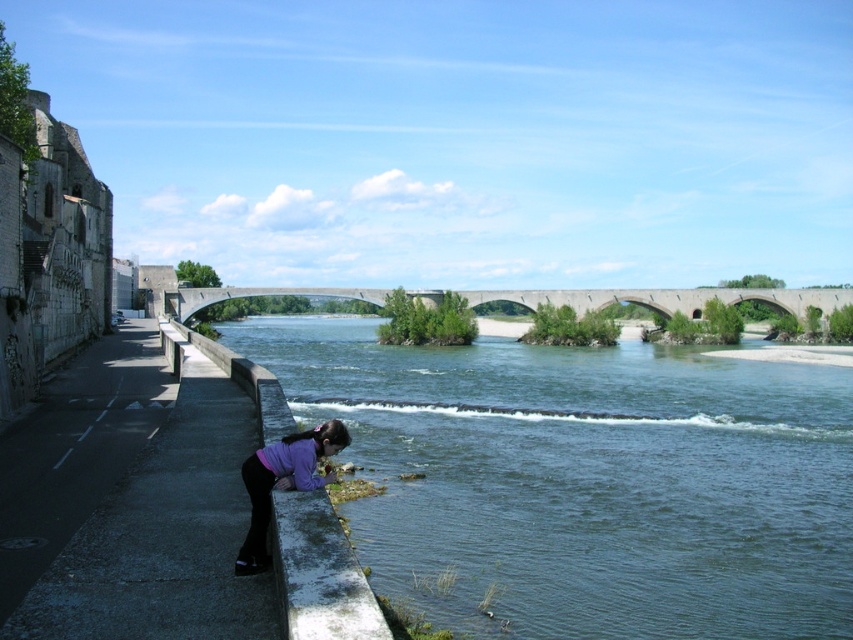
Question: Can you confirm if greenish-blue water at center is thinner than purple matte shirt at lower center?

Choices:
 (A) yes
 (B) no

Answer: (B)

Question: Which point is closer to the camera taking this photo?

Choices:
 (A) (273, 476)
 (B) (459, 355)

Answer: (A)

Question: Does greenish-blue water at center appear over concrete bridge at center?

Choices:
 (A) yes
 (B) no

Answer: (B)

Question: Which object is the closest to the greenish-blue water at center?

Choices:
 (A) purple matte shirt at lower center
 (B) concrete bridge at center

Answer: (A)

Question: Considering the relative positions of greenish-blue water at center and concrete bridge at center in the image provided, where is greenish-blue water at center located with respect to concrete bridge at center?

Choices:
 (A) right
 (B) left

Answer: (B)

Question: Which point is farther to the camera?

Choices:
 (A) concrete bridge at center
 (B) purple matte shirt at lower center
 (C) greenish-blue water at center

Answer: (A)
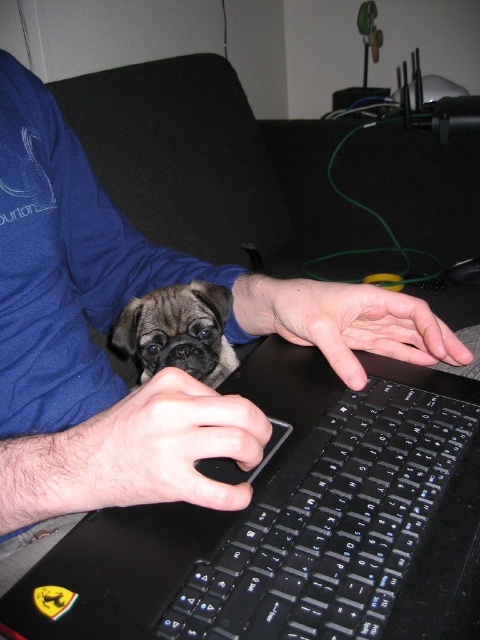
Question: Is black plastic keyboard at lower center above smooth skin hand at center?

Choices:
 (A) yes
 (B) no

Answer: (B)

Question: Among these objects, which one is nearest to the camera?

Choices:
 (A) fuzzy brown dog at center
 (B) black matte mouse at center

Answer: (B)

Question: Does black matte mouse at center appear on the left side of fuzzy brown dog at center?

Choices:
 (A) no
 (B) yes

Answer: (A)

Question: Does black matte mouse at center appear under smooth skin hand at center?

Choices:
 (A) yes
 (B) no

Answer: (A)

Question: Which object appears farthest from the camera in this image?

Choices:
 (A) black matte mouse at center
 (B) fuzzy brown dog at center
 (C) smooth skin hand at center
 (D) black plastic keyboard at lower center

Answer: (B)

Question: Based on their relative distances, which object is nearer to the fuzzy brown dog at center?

◇ ◇ ◇ ◇ ◇

Please reproduce all the entries above word for word, leaving out the pictures.

Question: Can you confirm if greenish-blue water at center is thinner than purple matte shirt at lower center?

Choices:
 (A) yes
 (B) no

Answer: (B)

Question: Which point is closer to the camera taking this photo?

Choices:
 (A) (273, 476)
 (B) (459, 355)

Answer: (A)

Question: Does greenish-blue water at center appear over concrete bridge at center?

Choices:
 (A) yes
 (B) no

Answer: (B)

Question: Which object is the closest to the greenish-blue water at center?

Choices:
 (A) purple matte shirt at lower center
 (B) concrete bridge at center

Answer: (A)

Question: Considering the relative positions of greenish-blue water at center and concrete bridge at center in the image provided, where is greenish-blue water at center located with respect to concrete bridge at center?

Choices:
 (A) right
 (B) left

Answer: (B)

Question: Which point is farther to the camera?

Choices:
 (A) concrete bridge at center
 (B) purple matte shirt at lower center
 (C) greenish-blue water at center

Answer: (A)
Question: Is black plastic keyboard at lower center above smooth skin hand at center?

Choices:
 (A) yes
 (B) no

Answer: (B)

Question: Among these objects, which one is nearest to the camera?

Choices:
 (A) fuzzy brown dog at center
 (B) black matte mouse at center

Answer: (B)

Question: Does black matte mouse at center appear on the left side of fuzzy brown dog at center?

Choices:
 (A) no
 (B) yes

Answer: (A)

Question: Does black matte mouse at center appear under smooth skin hand at center?

Choices:
 (A) yes
 (B) no

Answer: (A)

Question: Which object appears farthest from the camera in this image?

Choices:
 (A) black matte mouse at center
 (B) fuzzy brown dog at center
 (C) smooth skin hand at center
 (D) black plastic keyboard at lower center

Answer: (B)

Question: Based on their relative distances, which object is nearer to the fuzzy brown dog at center?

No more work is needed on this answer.